- [Task details]:
In the material below, the lines to repeat exactly run from the one containing "none -> red brush [410,105,544,174]" to the very last line, both included.

** Opening Data for processing block **

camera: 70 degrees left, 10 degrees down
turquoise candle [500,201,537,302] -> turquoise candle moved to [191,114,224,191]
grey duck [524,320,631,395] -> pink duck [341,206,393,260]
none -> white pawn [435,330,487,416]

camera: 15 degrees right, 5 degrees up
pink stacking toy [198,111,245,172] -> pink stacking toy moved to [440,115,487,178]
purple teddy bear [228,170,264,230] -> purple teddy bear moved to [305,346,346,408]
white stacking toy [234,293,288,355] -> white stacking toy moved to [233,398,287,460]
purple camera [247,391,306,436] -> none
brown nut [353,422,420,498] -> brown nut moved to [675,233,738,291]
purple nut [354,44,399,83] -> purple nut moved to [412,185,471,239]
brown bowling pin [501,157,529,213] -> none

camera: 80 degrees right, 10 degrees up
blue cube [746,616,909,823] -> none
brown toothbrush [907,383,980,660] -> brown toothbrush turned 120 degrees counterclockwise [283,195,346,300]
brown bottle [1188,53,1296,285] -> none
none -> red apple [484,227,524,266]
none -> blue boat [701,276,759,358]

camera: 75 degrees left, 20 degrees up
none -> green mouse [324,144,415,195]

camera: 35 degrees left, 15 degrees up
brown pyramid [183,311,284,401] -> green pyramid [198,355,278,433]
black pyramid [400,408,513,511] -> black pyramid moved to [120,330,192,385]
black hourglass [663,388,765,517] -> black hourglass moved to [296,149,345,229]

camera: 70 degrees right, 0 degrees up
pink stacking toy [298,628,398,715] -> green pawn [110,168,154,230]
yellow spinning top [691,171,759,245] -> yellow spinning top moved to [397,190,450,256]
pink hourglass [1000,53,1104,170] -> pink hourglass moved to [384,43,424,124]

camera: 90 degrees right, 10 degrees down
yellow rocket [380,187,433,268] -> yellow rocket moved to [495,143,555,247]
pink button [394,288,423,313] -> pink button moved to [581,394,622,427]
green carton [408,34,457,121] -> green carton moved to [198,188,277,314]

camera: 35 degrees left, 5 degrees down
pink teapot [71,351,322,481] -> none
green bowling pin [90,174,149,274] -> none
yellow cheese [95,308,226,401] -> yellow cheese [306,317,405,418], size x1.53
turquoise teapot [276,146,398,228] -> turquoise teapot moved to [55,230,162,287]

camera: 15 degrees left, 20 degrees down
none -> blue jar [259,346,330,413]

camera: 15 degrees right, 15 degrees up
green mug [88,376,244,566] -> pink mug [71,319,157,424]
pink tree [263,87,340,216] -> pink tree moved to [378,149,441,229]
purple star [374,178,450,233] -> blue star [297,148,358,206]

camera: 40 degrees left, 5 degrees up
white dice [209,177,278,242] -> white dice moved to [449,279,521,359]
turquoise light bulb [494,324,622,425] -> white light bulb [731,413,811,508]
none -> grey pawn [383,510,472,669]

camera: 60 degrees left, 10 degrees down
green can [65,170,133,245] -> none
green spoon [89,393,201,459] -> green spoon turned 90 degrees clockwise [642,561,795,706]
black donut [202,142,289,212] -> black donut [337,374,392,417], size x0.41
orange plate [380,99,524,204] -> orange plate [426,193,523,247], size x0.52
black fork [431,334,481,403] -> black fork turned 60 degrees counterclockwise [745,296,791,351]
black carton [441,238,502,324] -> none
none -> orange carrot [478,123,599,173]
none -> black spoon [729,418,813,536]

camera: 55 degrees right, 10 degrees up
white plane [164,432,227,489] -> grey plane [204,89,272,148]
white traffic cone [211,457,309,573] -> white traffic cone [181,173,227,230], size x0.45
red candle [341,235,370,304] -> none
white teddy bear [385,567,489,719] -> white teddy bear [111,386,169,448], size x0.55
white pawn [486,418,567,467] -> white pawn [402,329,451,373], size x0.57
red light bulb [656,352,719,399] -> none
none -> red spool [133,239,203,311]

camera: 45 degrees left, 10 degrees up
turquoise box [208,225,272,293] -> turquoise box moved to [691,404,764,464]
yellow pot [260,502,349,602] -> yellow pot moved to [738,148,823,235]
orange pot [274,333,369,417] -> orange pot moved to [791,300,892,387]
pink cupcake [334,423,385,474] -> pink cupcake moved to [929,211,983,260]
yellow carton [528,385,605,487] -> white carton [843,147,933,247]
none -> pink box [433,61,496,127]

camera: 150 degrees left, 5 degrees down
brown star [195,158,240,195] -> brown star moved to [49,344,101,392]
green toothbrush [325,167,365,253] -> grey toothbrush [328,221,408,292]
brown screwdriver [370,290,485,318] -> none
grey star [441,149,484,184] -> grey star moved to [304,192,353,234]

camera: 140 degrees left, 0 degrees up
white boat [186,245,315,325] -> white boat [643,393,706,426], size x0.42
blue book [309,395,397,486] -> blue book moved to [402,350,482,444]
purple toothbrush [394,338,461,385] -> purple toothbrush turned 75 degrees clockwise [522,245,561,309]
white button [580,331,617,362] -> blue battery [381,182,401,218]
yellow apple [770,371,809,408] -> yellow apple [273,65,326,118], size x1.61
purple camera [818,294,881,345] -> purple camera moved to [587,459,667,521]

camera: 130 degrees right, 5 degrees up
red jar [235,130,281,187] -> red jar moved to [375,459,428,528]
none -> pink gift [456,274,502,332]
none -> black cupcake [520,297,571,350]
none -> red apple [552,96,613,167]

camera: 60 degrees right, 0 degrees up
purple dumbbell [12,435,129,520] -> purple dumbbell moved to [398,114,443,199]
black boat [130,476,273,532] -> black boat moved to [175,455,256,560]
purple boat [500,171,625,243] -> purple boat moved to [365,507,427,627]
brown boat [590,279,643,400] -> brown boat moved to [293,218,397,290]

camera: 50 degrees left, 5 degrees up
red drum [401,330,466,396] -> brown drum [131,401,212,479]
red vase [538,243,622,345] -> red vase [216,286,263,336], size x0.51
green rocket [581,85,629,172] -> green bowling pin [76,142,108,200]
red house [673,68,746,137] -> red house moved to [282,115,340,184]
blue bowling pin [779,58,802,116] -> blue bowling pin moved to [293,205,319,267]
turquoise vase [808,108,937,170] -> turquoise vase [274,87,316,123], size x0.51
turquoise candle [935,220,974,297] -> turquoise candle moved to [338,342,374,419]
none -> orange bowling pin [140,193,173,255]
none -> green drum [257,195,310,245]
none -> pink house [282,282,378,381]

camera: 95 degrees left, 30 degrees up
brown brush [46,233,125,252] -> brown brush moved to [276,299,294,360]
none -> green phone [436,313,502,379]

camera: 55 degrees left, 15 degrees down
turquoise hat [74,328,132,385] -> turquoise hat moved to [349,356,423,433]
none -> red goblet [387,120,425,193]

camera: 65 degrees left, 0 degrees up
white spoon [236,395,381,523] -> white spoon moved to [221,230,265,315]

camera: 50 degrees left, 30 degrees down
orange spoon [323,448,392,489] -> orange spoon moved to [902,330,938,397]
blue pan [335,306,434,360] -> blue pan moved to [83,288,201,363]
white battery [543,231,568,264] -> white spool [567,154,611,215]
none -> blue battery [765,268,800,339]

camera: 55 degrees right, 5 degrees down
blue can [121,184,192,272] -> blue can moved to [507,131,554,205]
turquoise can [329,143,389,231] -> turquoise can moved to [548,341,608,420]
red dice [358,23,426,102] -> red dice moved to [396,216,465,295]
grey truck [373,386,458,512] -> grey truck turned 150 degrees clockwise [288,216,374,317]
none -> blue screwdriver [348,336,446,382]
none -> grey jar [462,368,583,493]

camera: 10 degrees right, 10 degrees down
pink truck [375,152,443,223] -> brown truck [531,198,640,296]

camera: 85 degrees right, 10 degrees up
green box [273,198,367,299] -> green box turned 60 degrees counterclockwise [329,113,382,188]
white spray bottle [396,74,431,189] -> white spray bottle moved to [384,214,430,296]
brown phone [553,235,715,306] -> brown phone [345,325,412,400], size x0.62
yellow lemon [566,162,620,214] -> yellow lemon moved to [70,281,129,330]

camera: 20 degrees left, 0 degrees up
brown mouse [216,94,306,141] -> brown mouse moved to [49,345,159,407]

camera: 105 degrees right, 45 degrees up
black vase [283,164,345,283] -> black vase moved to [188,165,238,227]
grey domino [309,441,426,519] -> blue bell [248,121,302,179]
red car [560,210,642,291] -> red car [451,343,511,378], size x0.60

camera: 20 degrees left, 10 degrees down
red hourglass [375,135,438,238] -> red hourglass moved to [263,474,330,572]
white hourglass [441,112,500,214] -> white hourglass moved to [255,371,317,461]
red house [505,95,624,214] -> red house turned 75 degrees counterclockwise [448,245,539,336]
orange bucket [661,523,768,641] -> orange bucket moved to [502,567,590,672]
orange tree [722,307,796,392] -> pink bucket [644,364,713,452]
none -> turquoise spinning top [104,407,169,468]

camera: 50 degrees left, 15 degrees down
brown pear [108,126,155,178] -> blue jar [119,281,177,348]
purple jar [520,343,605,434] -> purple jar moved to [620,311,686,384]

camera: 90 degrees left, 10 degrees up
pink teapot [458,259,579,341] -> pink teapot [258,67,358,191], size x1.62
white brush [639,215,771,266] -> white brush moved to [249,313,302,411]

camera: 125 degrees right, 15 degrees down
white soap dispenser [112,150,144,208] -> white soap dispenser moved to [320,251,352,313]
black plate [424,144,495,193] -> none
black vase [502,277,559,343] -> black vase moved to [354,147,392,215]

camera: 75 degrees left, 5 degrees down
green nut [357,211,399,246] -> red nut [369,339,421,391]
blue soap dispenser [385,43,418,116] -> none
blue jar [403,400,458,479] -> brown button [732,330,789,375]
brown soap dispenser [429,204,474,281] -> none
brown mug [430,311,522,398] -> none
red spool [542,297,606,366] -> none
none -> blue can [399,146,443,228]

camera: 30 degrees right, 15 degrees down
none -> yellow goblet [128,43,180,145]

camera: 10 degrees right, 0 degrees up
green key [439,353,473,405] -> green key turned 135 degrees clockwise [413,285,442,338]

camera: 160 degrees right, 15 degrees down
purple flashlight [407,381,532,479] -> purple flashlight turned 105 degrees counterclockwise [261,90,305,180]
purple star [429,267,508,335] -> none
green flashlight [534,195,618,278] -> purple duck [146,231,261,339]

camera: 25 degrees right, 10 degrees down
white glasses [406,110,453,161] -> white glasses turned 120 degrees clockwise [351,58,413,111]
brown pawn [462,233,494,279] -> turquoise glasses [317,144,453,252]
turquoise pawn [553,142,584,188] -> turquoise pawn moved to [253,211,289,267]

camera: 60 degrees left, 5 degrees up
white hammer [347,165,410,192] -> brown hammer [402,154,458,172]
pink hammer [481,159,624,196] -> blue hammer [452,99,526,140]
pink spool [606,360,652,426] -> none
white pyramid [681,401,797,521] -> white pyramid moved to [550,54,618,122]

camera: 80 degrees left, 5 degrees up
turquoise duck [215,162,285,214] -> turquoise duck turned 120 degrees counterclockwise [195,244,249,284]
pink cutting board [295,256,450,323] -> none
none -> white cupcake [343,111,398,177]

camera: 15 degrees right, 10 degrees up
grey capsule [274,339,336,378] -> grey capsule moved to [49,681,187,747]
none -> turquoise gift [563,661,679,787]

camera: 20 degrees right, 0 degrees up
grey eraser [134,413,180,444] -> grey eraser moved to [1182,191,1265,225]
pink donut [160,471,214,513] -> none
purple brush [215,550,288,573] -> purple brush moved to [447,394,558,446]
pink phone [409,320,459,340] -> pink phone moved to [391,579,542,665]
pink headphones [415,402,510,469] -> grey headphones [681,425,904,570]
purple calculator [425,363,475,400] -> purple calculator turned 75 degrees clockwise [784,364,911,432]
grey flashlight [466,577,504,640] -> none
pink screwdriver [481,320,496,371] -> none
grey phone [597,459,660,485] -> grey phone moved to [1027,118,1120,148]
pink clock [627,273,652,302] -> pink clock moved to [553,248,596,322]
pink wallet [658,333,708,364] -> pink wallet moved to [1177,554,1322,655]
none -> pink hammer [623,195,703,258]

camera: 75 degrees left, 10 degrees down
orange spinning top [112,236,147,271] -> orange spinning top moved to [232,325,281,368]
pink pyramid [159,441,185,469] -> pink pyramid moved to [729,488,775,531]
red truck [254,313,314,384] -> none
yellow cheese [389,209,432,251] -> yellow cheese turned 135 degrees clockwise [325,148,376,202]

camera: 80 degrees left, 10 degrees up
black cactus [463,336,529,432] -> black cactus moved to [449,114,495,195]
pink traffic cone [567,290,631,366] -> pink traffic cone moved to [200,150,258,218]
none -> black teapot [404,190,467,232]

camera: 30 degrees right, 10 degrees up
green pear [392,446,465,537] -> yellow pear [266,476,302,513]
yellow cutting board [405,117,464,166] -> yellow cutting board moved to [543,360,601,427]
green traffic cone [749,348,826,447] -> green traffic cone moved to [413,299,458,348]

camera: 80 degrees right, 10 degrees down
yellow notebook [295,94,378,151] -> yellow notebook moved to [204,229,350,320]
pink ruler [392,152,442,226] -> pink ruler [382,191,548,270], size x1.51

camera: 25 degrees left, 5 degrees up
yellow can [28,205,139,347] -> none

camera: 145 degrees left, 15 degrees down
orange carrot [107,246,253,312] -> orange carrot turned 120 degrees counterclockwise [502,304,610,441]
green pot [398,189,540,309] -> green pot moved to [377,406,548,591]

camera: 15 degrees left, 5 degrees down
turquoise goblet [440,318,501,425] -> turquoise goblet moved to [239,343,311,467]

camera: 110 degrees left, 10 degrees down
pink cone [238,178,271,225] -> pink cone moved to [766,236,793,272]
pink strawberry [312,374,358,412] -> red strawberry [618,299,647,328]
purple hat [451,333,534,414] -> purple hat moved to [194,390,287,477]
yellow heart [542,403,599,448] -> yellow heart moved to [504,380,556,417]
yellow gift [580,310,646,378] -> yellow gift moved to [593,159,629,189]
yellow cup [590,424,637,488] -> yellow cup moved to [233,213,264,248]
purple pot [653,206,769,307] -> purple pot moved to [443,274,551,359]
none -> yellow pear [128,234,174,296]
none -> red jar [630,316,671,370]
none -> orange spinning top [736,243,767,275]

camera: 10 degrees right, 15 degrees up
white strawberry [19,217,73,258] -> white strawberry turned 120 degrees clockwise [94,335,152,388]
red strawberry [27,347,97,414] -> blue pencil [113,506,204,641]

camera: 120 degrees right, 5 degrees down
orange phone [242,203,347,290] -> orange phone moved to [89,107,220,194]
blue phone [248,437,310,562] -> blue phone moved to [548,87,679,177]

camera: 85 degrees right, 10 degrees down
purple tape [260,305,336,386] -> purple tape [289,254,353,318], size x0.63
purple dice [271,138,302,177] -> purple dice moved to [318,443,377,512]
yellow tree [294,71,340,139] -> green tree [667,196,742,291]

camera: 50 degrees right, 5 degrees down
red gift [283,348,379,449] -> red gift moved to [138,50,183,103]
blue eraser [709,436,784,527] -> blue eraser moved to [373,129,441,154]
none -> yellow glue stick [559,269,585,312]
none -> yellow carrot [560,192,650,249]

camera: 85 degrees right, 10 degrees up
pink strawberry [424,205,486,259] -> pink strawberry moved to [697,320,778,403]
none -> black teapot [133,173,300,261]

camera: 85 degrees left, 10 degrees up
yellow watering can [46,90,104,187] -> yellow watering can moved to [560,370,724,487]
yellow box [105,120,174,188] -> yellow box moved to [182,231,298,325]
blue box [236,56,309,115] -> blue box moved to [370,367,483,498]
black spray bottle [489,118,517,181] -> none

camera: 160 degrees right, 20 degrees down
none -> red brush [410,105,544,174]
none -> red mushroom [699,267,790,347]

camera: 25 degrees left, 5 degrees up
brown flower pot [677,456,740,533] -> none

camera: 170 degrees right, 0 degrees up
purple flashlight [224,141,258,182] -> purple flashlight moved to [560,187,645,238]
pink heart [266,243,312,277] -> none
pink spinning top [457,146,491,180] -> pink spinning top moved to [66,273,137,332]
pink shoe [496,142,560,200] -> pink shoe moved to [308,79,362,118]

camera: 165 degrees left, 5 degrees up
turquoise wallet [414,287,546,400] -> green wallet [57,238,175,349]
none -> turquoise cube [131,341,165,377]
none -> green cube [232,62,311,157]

** Closing Data for processing block **

- [Written solution]:
none -> red brush [410,105,544,174]
none -> red mushroom [699,267,790,347]

camera: 25 degrees left, 5 degrees up
brown flower pot [677,456,740,533] -> none

camera: 170 degrees right, 0 degrees up
purple flashlight [224,141,258,182] -> purple flashlight moved to [560,187,645,238]
pink heart [266,243,312,277] -> none
pink spinning top [457,146,491,180] -> pink spinning top moved to [66,273,137,332]
pink shoe [496,142,560,200] -> pink shoe moved to [308,79,362,118]

camera: 165 degrees left, 5 degrees up
turquoise wallet [414,287,546,400] -> green wallet [57,238,175,349]
none -> turquoise cube [131,341,165,377]
none -> green cube [232,62,311,157]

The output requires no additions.